* **Exercise instructions**
After finding the line containing "brown pawn: 13 -> 14" below, please output that line and each following one through the line containing "white cheese: 4 -> 7", exactly as written.

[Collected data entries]
+-------+

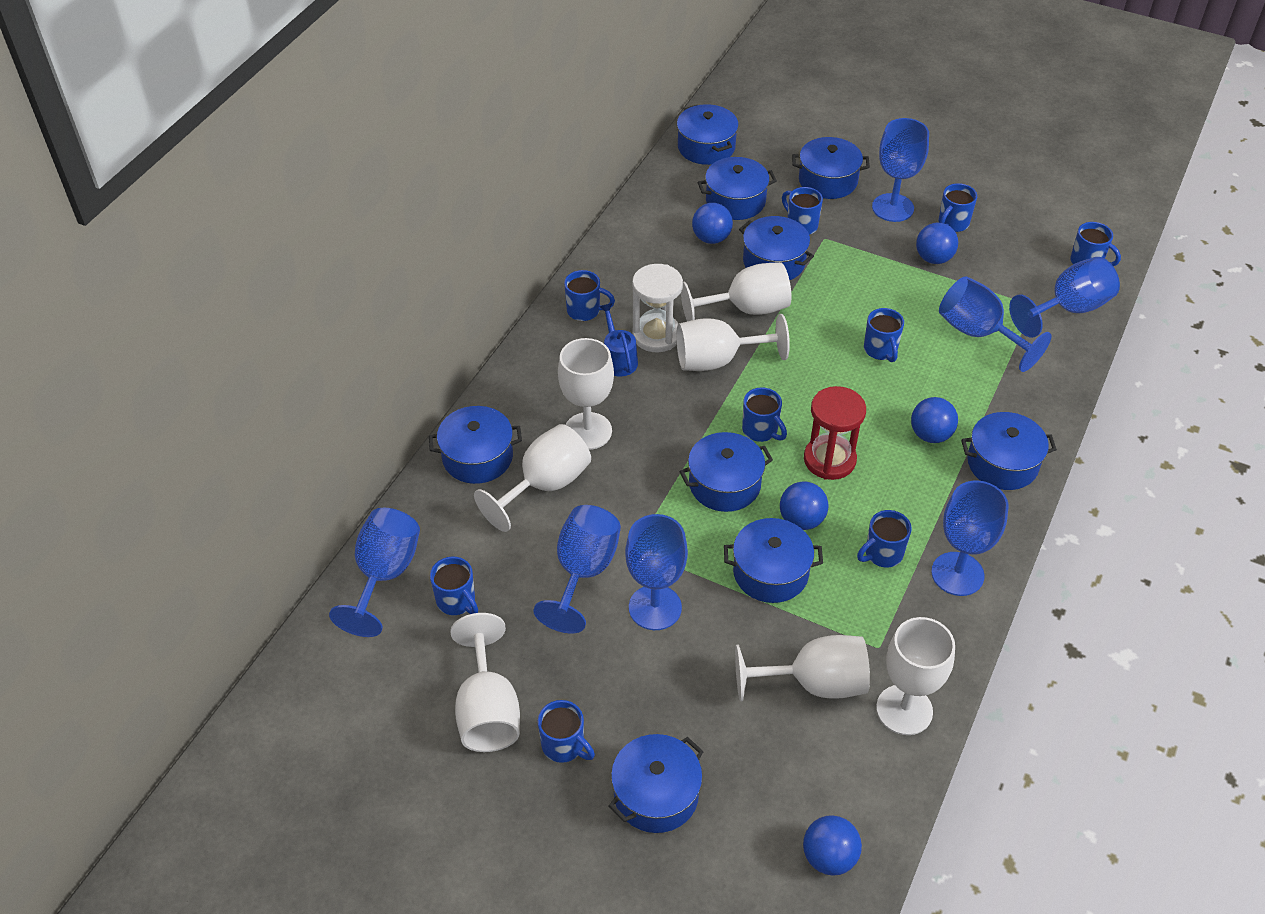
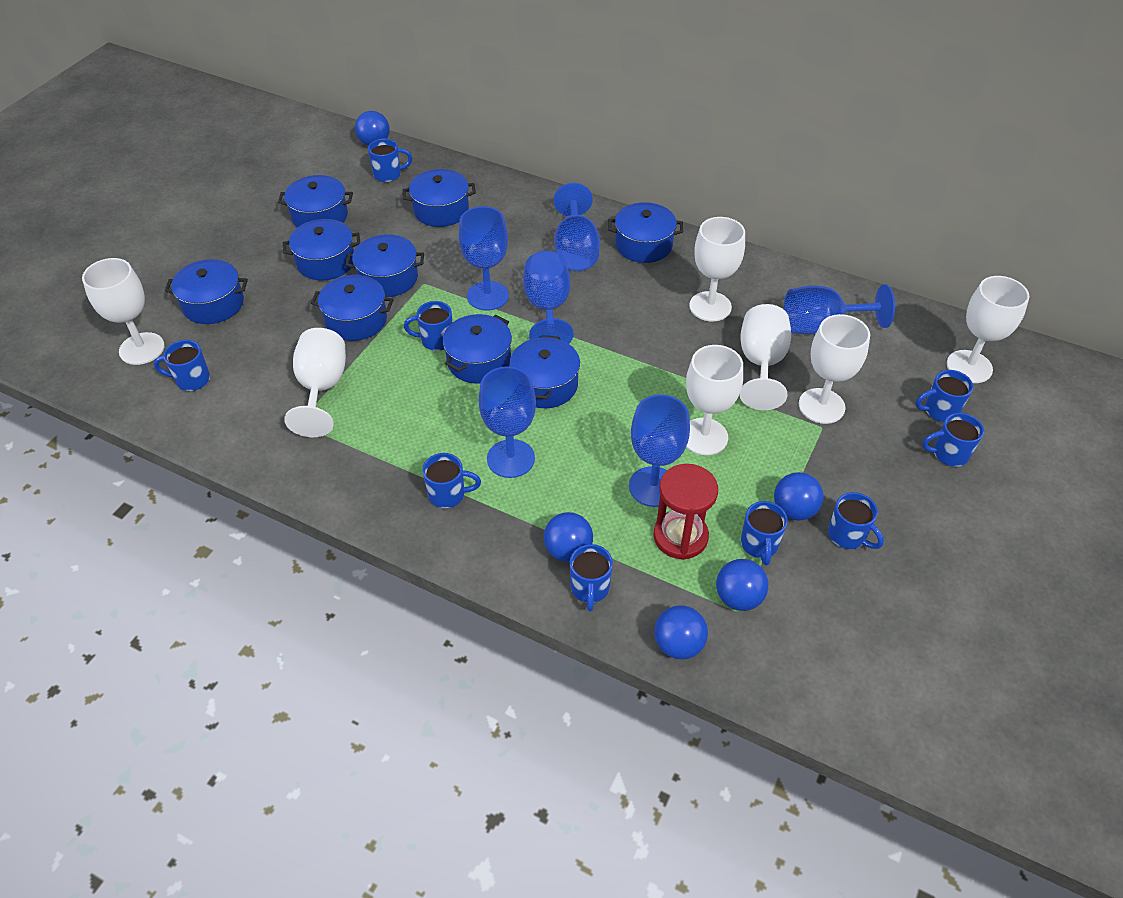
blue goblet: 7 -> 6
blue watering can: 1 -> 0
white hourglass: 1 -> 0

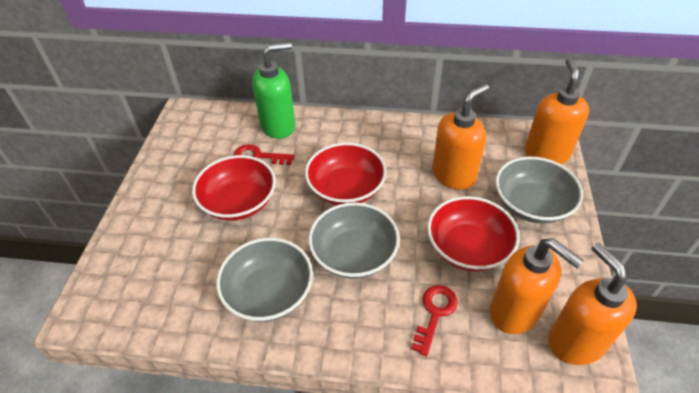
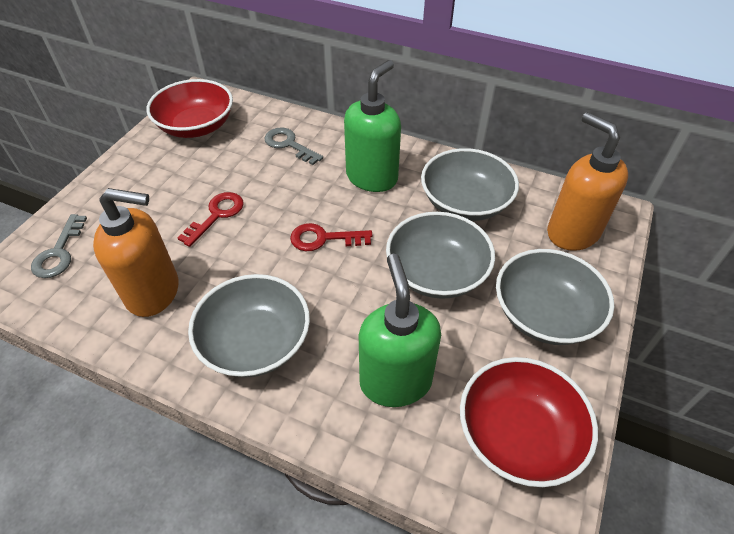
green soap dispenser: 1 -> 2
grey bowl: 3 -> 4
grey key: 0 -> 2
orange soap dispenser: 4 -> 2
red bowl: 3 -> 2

+-------+

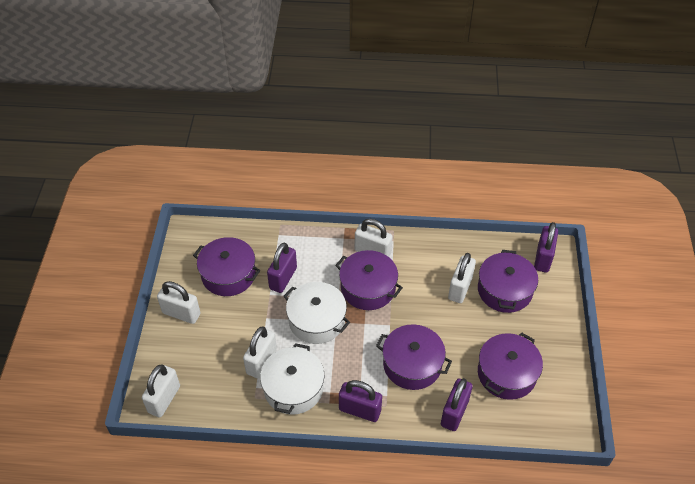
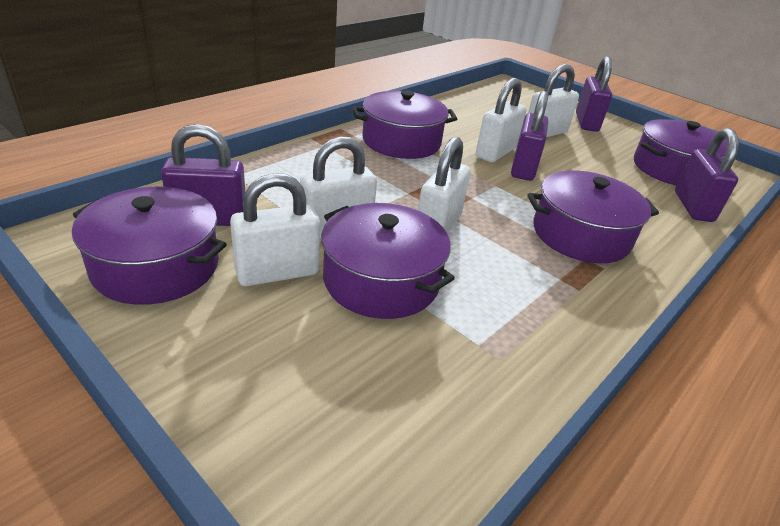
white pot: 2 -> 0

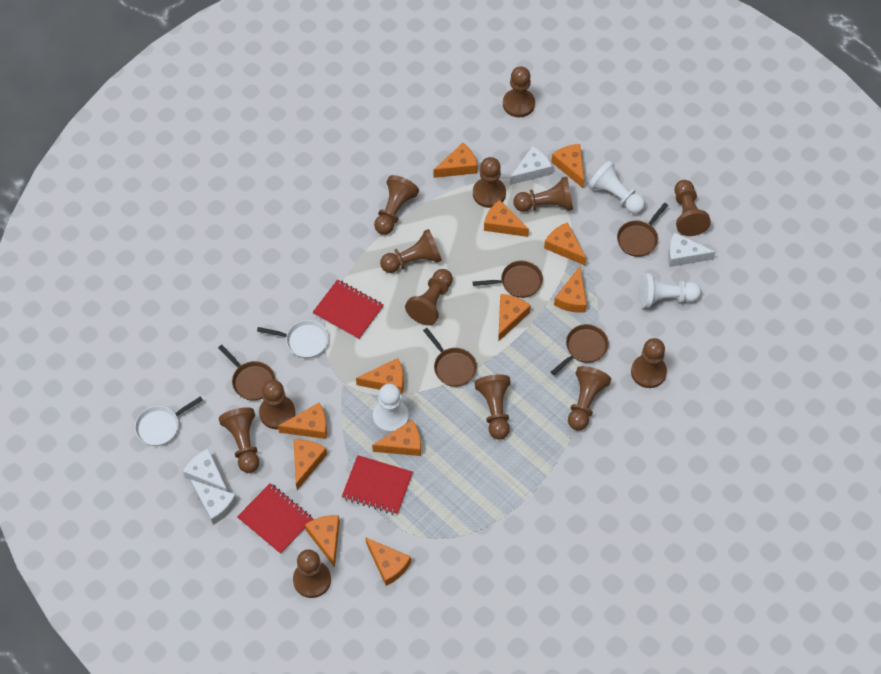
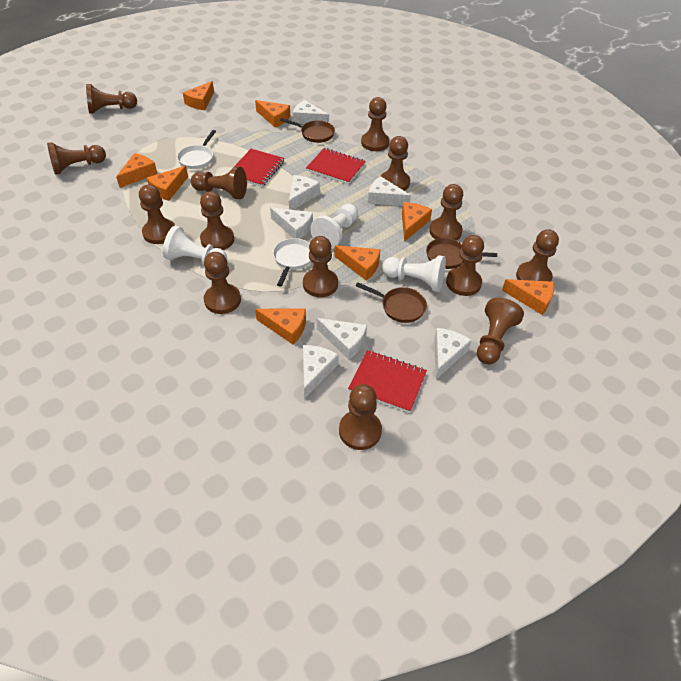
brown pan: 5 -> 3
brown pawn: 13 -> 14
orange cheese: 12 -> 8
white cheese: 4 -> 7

+-------+

* **Answer to this task**
brown pawn: 13 -> 14
orange cheese: 12 -> 8
white cheese: 4 -> 7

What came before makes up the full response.